### Work required
A faithful transcript of every entry is required; pictures do not belong in it.

### Entries shown
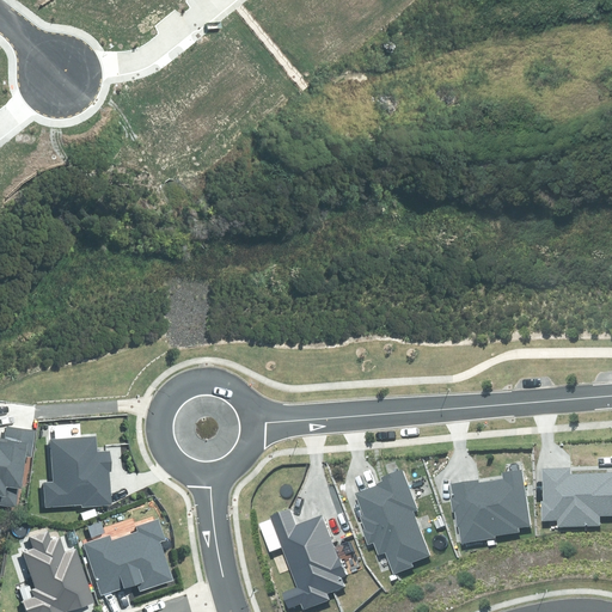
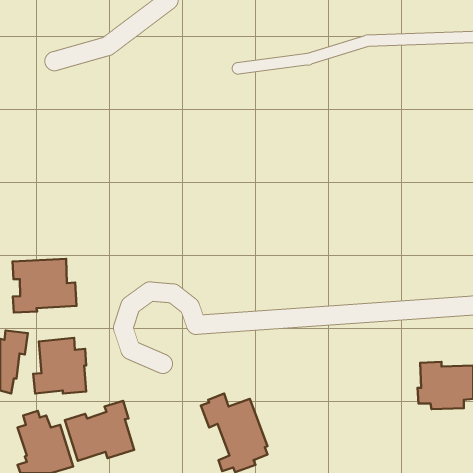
building: none -> [13,259,77,313]
building: [355,470,429,574] -> none
building: [451,470,530,543] -> none

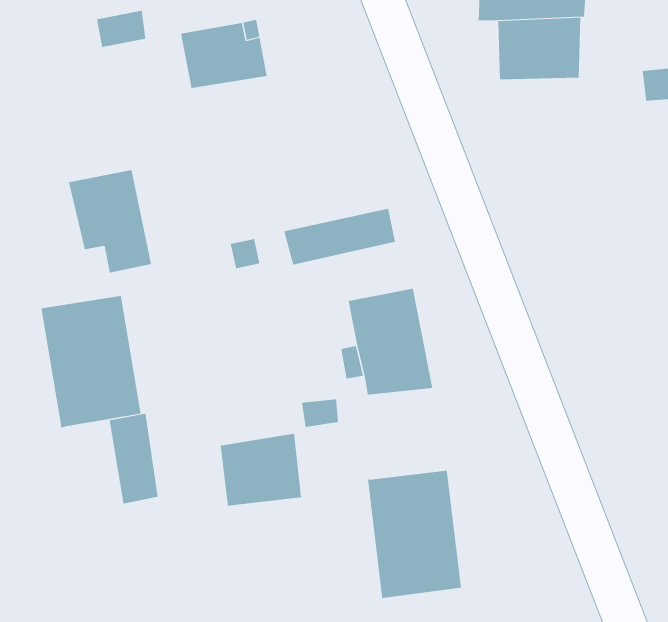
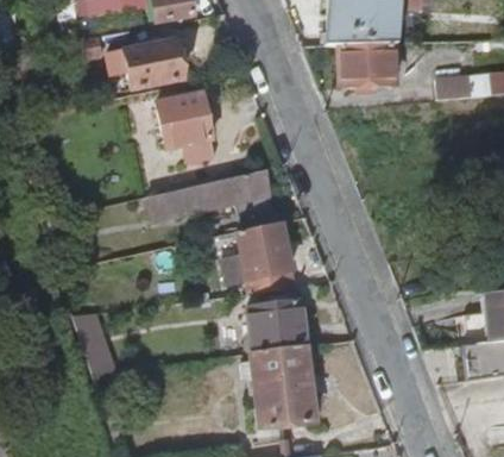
building: [68,170,152,273] -> [164,106,220,175]
building: [41,295,141,428] -> none
building: [220,433,302,506] -> [251,301,305,350]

### Response to this task
building: none -> [13,259,77,313]
building: [355,470,429,574] -> none
building: [451,470,530,543] -> none

building: [68,170,152,273] -> [164,106,220,175]
building: [41,295,141,428] -> none
building: [220,433,302,506] -> [251,301,305,350]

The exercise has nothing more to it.